**Required work:** Nothing outside the range below should be printed. Output exactly the lines from the line with "purple diamond: (389, 77)" to the line with "black L-shape: (49, 305) -> (58, 254), moved", both included.

------ Records for the exercise ------

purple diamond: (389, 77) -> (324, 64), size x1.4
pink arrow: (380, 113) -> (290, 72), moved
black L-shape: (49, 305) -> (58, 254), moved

------
------ Records for the exercise ------

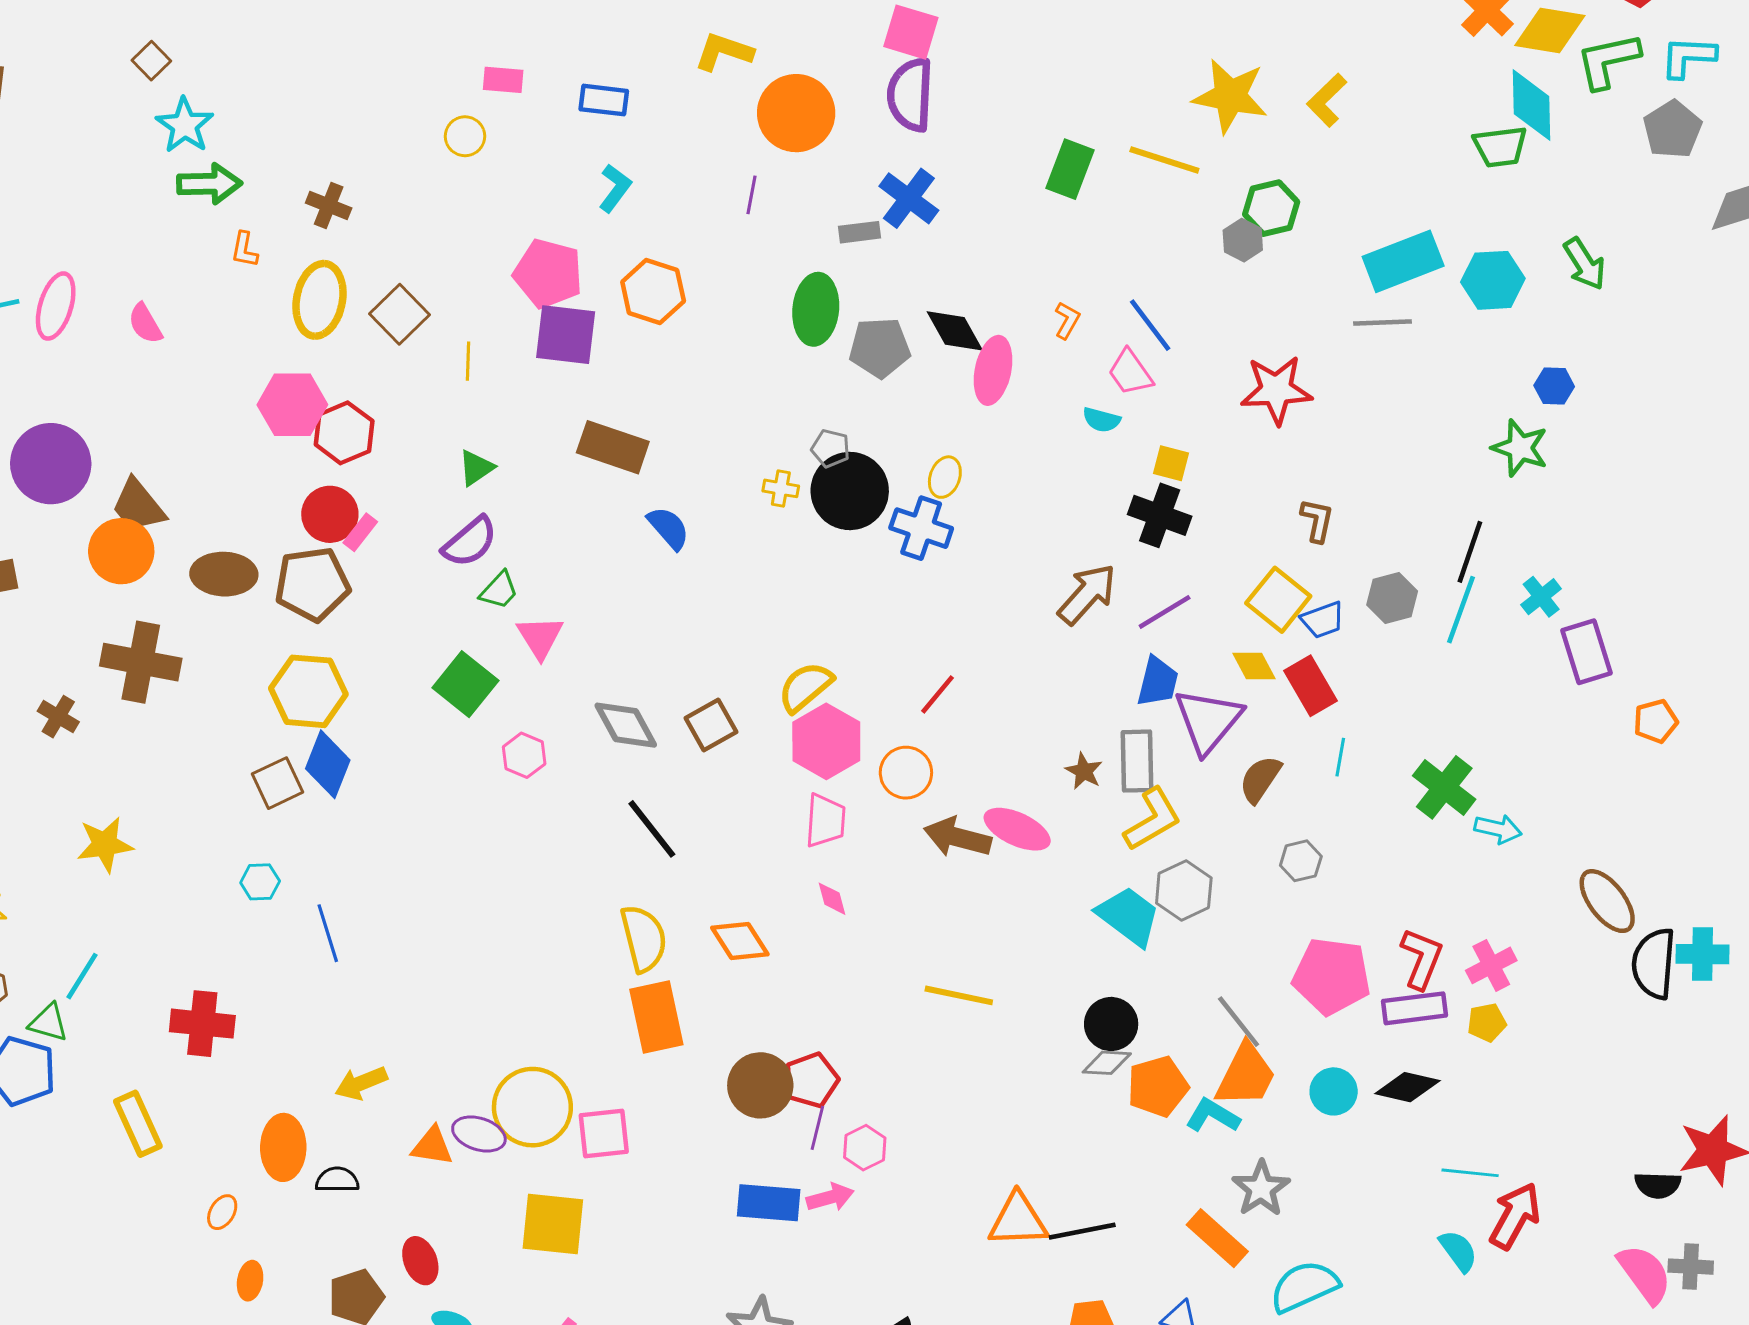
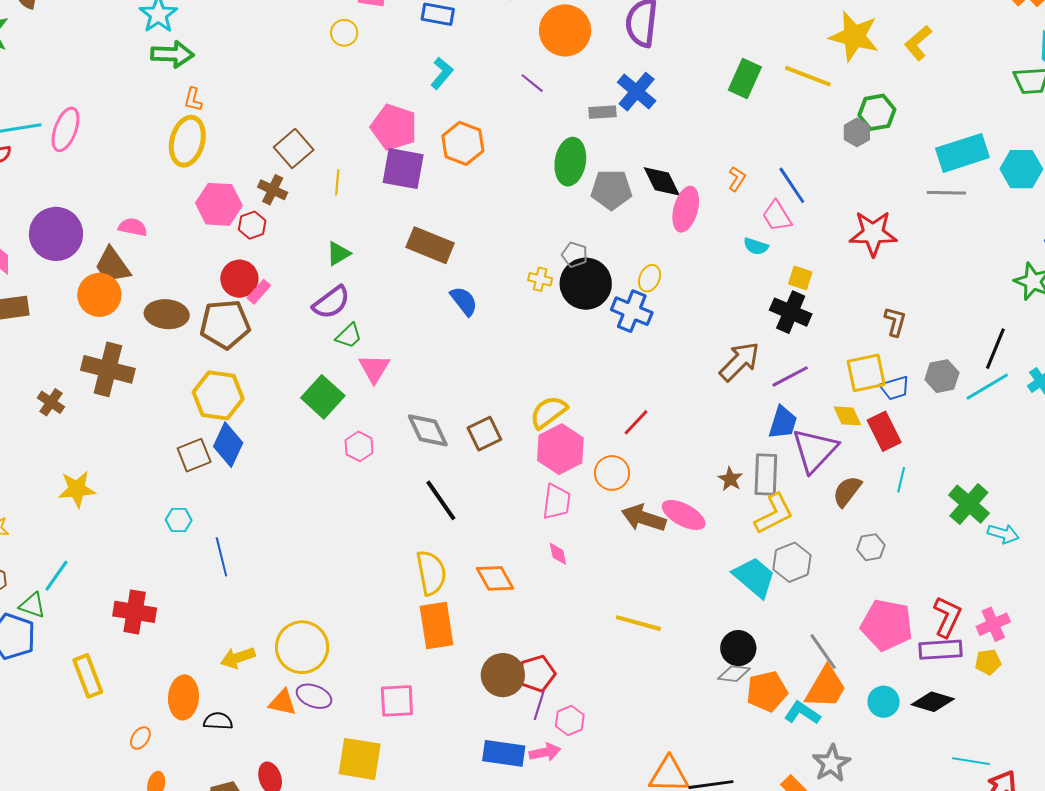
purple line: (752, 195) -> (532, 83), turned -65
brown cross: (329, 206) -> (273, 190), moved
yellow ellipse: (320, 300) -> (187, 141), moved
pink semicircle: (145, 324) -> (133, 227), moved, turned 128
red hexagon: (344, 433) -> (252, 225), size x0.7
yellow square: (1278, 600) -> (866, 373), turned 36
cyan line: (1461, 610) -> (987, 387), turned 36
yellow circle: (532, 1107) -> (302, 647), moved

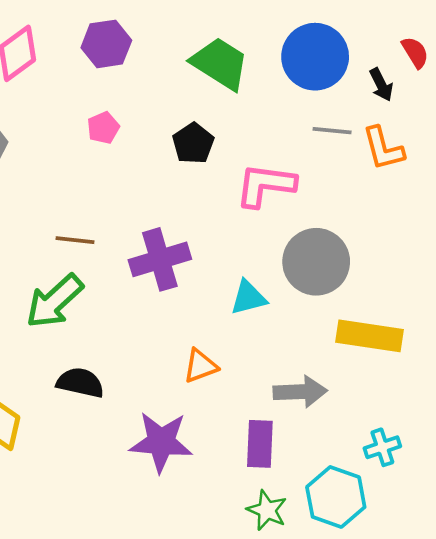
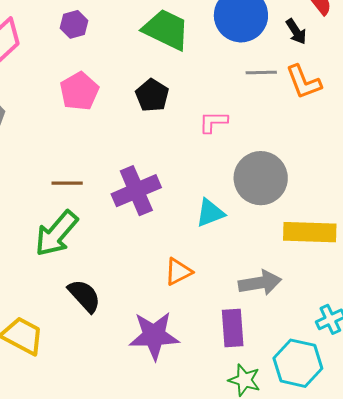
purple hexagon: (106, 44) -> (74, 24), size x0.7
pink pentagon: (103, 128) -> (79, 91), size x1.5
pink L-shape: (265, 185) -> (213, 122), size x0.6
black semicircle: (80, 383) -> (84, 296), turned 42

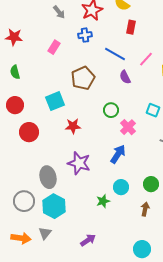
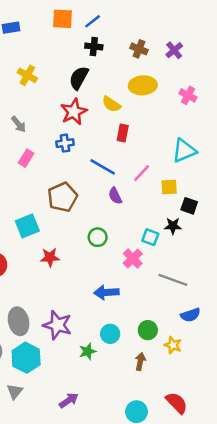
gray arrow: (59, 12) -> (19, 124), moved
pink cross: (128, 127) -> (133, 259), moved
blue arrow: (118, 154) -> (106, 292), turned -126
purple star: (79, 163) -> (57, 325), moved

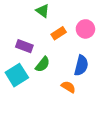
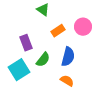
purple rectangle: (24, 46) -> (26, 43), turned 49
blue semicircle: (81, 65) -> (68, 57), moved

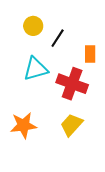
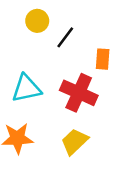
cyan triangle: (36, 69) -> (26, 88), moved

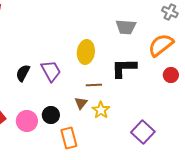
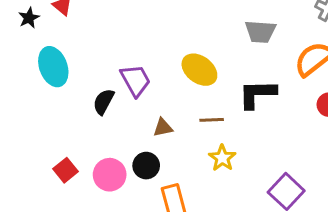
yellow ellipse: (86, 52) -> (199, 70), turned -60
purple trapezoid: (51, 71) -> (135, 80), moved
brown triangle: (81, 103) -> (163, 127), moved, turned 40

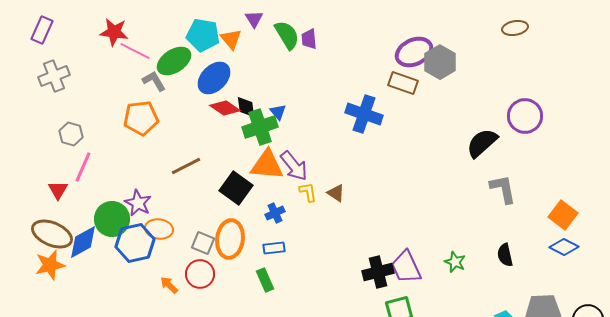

------
------ Records for the exercise ------

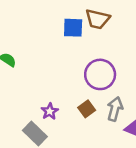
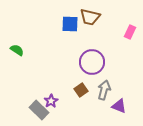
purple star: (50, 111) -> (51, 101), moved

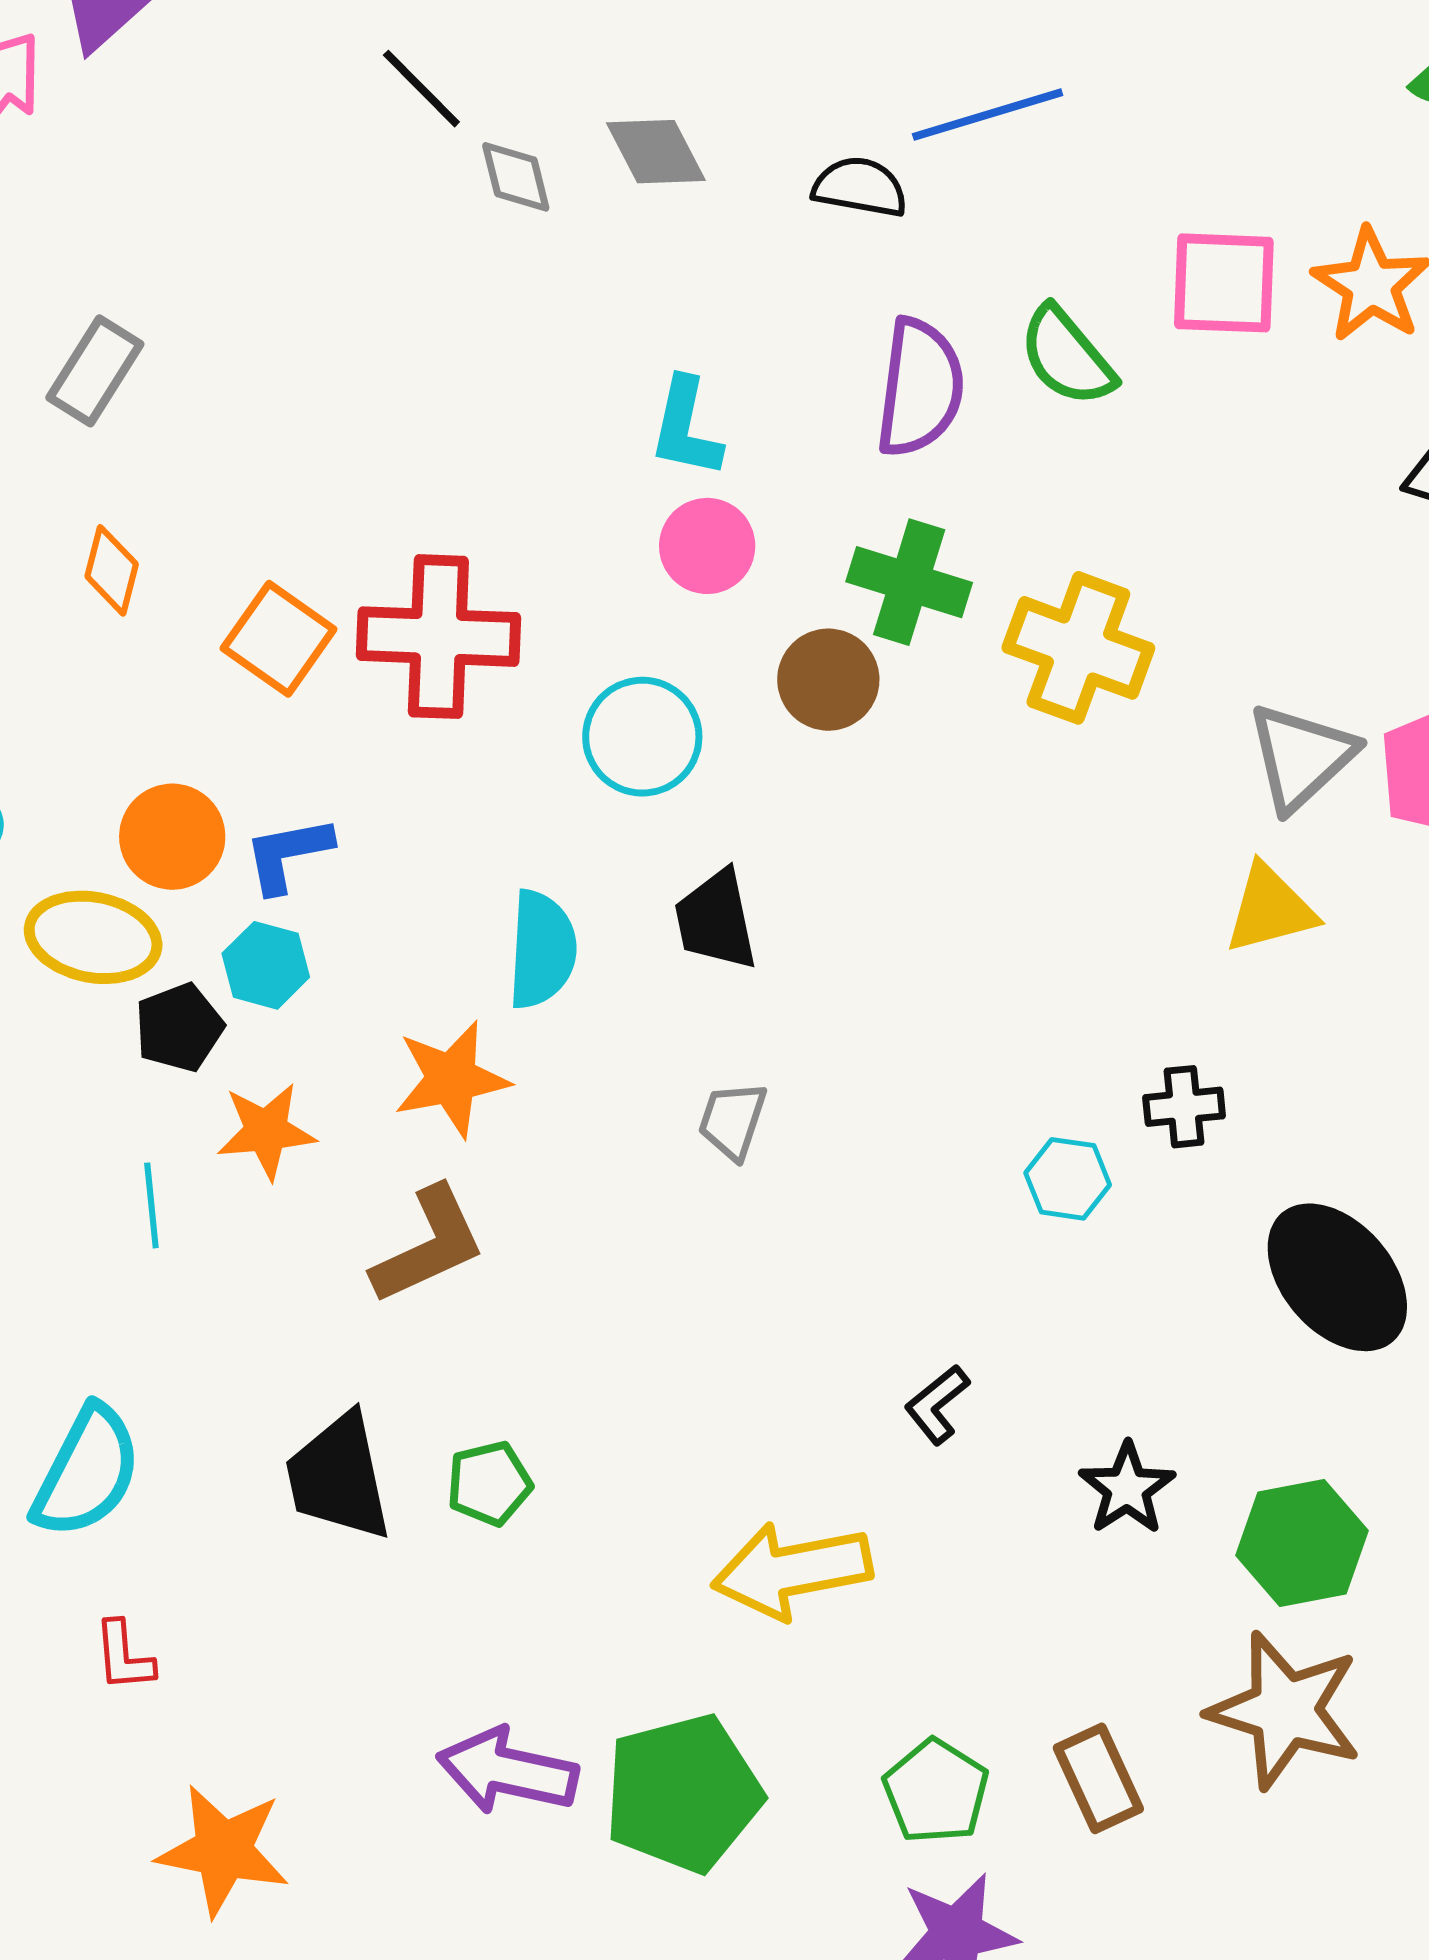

------

**Solution for this task:**
purple diamond: (389, 77) -> (324, 64), size x1.4
pink arrow: (380, 113) -> (290, 72), moved
black L-shape: (49, 305) -> (58, 254), moved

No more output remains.